- _RECORDS FOR THE EXERCISE_
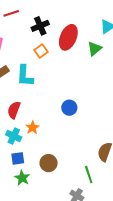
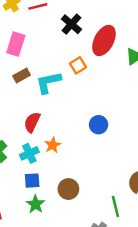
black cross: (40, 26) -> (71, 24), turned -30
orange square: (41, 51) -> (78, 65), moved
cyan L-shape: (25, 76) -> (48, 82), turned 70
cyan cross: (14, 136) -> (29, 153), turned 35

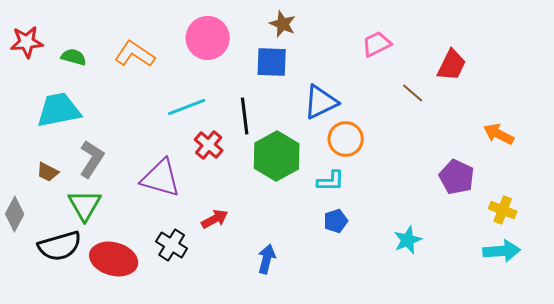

--

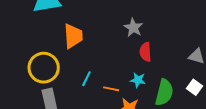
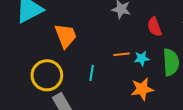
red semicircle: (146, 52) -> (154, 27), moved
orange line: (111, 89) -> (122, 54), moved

---

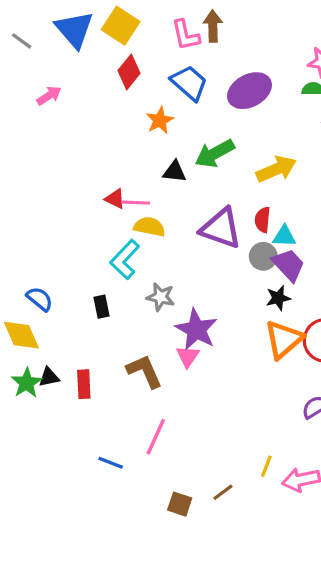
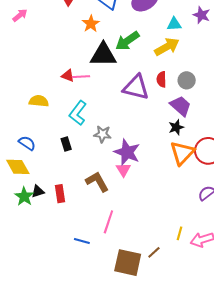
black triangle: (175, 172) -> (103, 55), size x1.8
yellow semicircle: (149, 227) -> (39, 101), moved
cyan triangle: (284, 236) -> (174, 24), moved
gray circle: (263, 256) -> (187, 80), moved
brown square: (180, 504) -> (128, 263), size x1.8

- _TASK STATEMENT_
When the line with "gray circle: (263, 256) -> (187, 80), moved" is reached in the data above, start copying there, and copy each line exactly until the line with "brown square: (180, 504)" has been copied; copy nothing else.

- _RESULT_
gray circle: (263, 256) -> (187, 80), moved
brown square: (180, 504) -> (128, 263), size x1.8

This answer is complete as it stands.